ACTIVITY
Transcribe these records exactly, dropping every picture.

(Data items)
Start of Block
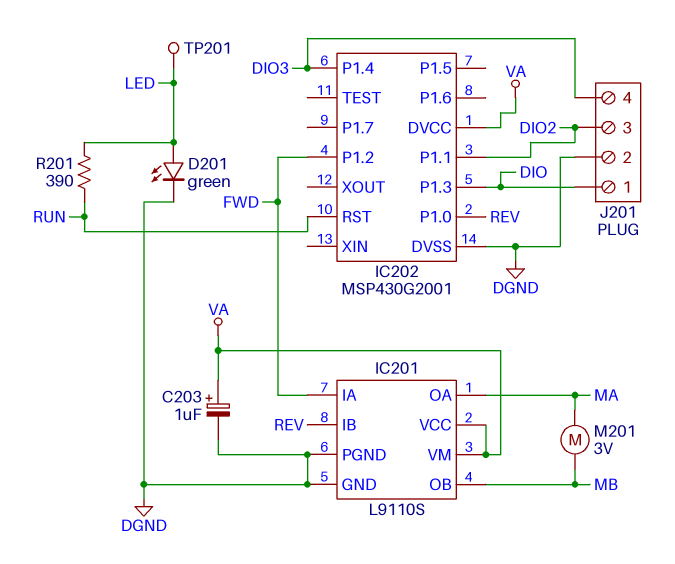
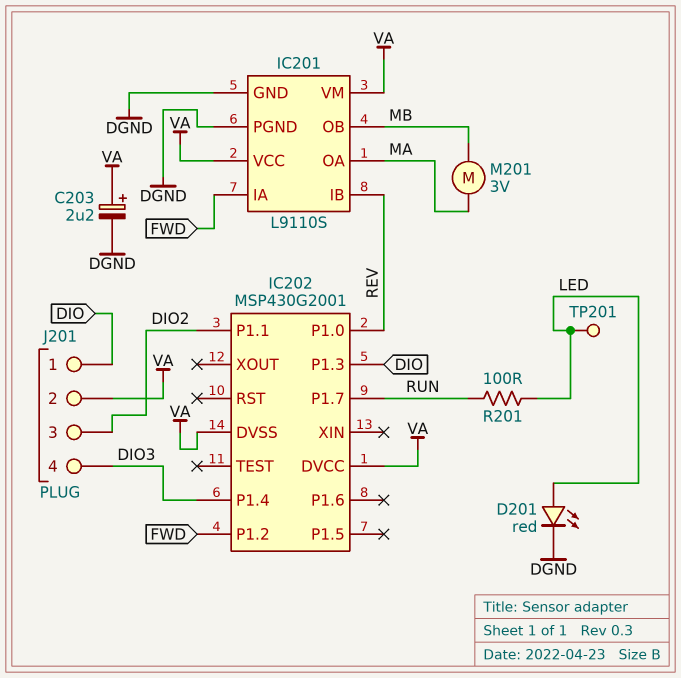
C203: 1uF (plus VA, minus DGND) -> 2.2uF (plus VA, minus DGND)
D201: LED green (A LED, K DGND) -> LED red (A LED, K DGND)
IC202 pin DVSS: DGND -> VA
IC202 pin P1.7: none -> RUN
IC202 pin RST: RUN -> none
J201 pin 2: DGND -> VA
R201: 390 (LED, RUN) -> 100 (LED, RUN)

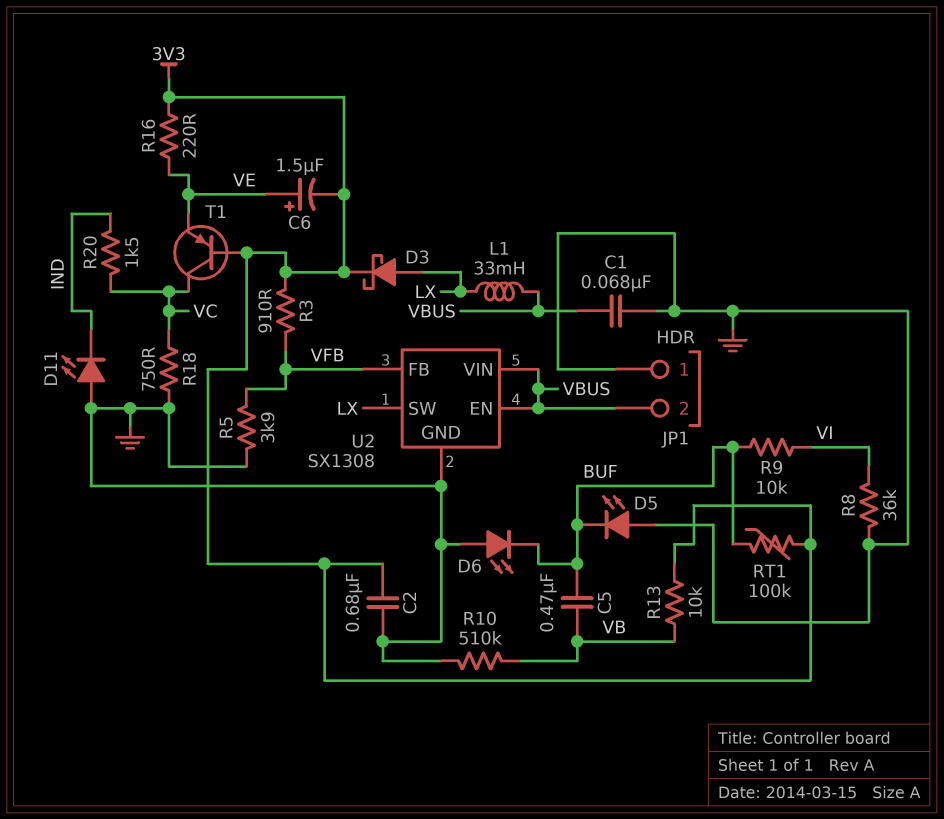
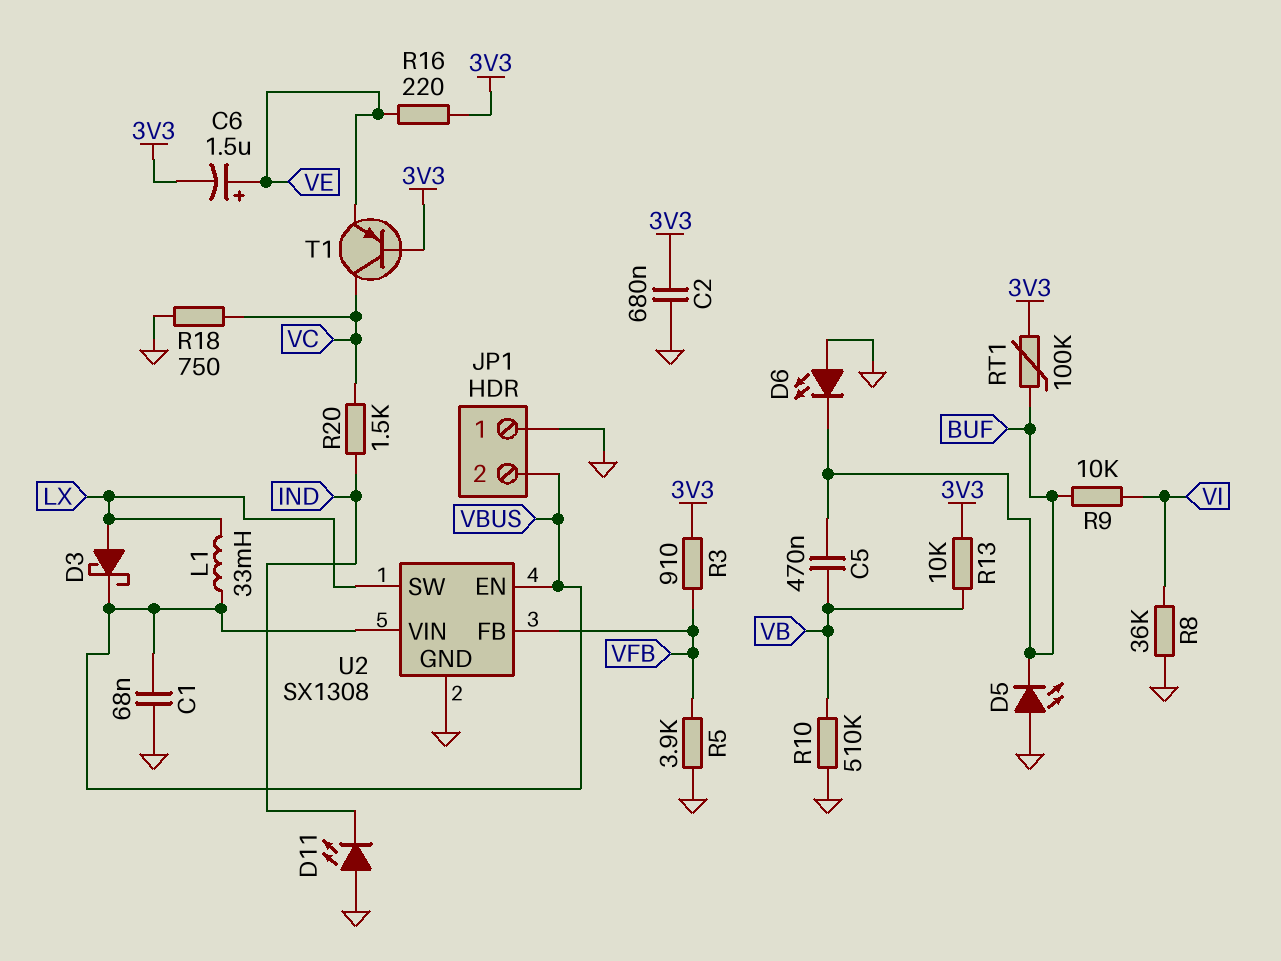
D3: schottky (A LX, K 3V3) -> schottky (A LX, K VBUS)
End of Block
FINAL ANSWER
C203: 1uF (plus VA, minus DGND) -> 2.2uF (plus VA, minus DGND)
D201: LED green (A LED, K DGND) -> LED red (A LED, K DGND)
IC202 pin DVSS: DGND -> VA
IC202 pin P1.7: none -> RUN
IC202 pin RST: RUN -> none
J201 pin 2: DGND -> VA
R201: 390 (LED, RUN) -> 100 (LED, RUN)

D3: schottky (A LX, K 3V3) -> schottky (A LX, K VBUS)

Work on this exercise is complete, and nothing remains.